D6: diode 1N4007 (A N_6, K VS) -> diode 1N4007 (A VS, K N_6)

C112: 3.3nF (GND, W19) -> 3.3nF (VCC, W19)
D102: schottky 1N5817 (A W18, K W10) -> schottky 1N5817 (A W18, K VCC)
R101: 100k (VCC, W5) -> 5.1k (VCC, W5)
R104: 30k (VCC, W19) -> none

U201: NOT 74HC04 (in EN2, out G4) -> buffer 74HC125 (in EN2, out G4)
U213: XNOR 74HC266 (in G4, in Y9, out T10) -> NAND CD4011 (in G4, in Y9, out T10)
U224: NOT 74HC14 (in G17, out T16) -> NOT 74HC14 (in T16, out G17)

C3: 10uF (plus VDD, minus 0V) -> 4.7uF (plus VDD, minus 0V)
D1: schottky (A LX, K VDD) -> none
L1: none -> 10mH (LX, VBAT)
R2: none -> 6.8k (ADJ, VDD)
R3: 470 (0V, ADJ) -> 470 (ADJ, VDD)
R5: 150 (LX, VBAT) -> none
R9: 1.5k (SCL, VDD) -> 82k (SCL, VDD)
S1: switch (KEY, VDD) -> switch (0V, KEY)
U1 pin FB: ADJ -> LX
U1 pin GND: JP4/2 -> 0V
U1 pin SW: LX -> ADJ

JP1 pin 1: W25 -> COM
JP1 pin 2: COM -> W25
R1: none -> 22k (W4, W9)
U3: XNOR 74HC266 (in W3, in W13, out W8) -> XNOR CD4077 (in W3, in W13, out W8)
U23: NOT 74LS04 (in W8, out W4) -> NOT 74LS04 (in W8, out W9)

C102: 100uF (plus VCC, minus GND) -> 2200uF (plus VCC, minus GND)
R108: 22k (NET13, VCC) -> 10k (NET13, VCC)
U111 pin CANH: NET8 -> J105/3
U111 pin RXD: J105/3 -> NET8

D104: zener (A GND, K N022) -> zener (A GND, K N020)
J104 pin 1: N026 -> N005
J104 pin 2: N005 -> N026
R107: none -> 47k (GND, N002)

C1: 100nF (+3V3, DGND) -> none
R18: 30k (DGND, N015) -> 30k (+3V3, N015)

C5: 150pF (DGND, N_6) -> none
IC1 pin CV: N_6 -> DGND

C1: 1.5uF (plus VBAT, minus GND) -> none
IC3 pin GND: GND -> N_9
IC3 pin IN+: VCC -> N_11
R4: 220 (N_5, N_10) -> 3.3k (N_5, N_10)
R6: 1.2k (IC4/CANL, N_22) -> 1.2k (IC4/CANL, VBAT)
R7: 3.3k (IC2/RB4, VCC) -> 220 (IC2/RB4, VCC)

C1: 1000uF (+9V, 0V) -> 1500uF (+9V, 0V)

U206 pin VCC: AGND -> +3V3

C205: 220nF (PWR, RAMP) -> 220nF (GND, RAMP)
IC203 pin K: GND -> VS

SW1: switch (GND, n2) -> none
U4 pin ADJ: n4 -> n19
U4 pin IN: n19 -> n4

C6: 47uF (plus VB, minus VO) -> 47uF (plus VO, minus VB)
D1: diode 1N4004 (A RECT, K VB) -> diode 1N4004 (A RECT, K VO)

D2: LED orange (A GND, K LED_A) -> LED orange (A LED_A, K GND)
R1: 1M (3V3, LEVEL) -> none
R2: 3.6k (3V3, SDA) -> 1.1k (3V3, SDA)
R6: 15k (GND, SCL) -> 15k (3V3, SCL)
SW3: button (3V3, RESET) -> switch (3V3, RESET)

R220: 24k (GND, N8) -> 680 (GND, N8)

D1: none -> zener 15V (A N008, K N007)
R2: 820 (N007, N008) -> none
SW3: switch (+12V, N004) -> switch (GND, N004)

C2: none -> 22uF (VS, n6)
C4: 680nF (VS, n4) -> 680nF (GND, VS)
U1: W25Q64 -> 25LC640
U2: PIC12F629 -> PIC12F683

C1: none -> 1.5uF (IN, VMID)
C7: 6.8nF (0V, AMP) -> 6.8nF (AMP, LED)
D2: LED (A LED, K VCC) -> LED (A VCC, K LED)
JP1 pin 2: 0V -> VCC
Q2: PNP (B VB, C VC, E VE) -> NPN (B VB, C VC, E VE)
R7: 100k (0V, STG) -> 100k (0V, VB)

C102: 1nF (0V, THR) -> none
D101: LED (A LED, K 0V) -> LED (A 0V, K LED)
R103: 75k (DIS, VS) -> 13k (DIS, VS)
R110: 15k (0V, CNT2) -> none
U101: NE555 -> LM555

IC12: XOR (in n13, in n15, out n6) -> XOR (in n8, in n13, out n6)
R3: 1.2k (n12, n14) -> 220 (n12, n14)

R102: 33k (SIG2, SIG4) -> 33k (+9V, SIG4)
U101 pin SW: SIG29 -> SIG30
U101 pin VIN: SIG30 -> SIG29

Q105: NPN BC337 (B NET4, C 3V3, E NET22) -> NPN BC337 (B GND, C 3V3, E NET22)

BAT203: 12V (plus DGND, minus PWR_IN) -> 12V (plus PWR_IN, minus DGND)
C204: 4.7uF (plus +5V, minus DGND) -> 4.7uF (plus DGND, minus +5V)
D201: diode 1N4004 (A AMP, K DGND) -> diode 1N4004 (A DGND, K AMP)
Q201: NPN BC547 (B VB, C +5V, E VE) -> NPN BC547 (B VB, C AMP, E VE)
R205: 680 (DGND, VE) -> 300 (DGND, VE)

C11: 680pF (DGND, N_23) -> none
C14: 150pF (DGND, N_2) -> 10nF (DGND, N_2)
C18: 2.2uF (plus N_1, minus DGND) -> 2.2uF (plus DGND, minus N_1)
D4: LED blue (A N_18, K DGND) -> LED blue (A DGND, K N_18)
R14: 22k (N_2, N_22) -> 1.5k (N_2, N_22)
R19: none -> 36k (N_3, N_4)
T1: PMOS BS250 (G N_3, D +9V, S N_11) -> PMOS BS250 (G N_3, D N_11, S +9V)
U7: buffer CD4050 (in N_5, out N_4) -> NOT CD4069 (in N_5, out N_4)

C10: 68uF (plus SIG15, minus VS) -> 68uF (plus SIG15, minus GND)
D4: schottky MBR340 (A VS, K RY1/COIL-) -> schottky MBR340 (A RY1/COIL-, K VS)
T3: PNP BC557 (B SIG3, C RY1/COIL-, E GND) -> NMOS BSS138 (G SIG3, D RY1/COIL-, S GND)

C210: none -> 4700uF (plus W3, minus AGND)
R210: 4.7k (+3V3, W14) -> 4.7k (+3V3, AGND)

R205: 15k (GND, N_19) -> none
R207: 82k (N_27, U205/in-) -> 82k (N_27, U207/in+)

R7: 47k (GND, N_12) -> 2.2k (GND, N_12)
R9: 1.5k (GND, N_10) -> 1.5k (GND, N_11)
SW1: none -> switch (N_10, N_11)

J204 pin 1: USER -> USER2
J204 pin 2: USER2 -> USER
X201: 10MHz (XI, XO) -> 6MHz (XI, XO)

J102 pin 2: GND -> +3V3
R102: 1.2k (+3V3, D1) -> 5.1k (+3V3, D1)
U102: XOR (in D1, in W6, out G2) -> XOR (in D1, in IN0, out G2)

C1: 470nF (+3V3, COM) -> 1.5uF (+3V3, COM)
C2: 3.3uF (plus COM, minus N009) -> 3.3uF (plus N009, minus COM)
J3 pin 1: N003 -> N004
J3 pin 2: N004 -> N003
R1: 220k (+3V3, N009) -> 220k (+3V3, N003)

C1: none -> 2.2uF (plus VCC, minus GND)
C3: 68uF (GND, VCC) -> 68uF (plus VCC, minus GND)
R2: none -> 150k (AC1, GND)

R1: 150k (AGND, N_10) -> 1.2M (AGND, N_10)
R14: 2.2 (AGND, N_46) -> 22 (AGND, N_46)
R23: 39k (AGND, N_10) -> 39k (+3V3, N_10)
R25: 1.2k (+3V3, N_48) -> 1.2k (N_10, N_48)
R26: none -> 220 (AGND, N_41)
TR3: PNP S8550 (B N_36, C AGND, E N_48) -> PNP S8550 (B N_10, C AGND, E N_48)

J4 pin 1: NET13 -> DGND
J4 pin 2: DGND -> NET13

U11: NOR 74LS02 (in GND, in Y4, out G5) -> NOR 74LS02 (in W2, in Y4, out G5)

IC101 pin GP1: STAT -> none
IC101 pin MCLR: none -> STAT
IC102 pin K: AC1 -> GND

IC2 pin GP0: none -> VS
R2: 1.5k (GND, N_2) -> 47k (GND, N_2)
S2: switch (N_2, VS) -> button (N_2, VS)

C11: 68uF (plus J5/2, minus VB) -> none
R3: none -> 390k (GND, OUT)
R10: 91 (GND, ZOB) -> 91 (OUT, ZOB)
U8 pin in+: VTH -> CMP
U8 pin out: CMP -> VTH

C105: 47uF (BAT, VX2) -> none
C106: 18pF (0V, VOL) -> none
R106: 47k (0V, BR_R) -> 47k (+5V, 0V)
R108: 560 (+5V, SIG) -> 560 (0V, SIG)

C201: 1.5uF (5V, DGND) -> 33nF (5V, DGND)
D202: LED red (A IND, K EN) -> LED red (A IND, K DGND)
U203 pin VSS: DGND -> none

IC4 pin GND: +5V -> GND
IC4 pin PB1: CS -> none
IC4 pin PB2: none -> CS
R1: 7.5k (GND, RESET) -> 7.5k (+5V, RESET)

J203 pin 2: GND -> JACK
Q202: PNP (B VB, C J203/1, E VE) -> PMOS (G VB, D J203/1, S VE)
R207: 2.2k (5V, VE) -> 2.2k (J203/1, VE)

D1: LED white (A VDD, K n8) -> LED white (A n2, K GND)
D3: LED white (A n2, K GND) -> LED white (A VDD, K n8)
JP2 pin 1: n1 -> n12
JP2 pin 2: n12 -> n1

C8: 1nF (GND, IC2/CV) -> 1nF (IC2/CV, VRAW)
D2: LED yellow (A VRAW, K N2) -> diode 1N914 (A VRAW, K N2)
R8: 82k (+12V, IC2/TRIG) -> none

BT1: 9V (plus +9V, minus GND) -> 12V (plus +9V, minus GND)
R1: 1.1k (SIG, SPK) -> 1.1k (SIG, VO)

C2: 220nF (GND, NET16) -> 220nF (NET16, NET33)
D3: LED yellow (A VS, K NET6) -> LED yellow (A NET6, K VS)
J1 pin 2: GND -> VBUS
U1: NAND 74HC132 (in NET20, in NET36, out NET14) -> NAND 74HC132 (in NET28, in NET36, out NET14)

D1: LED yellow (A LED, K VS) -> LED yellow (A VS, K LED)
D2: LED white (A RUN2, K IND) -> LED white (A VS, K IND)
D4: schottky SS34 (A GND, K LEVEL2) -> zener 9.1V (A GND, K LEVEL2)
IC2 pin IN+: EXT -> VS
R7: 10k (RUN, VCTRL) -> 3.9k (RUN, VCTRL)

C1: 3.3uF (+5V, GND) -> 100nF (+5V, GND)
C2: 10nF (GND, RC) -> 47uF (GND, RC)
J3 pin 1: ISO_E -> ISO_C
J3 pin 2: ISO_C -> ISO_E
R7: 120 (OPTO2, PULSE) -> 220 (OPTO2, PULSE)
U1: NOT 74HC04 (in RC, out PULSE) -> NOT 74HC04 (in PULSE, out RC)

=== Work request ===
Send back exactly the lines of the listing above starting at the one with "C8: 1nF (GND, IC2/CV) -> 1nF (IC2/CV, VRAW)" and ending at the one with "D3: LED yellow", inclusive, and no others.

=== Written response ===
C8: 1nF (GND, IC2/CV) -> 1nF (IC2/CV, VRAW)
D2: LED yellow (A VRAW, K N2) -> diode 1N914 (A VRAW, K N2)
R8: 82k (+12V, IC2/TRIG) -> none

BT1: 9V (plus +9V, minus GND) -> 12V (plus +9V, minus GND)
R1: 1.1k (SIG, SPK) -> 1.1k (SIG, VO)

C2: 220nF (GND, NET16) -> 220nF (NET16, NET33)
D3: LED yellow (A VS, K NET6) -> LED yellow (A NET6, K VS)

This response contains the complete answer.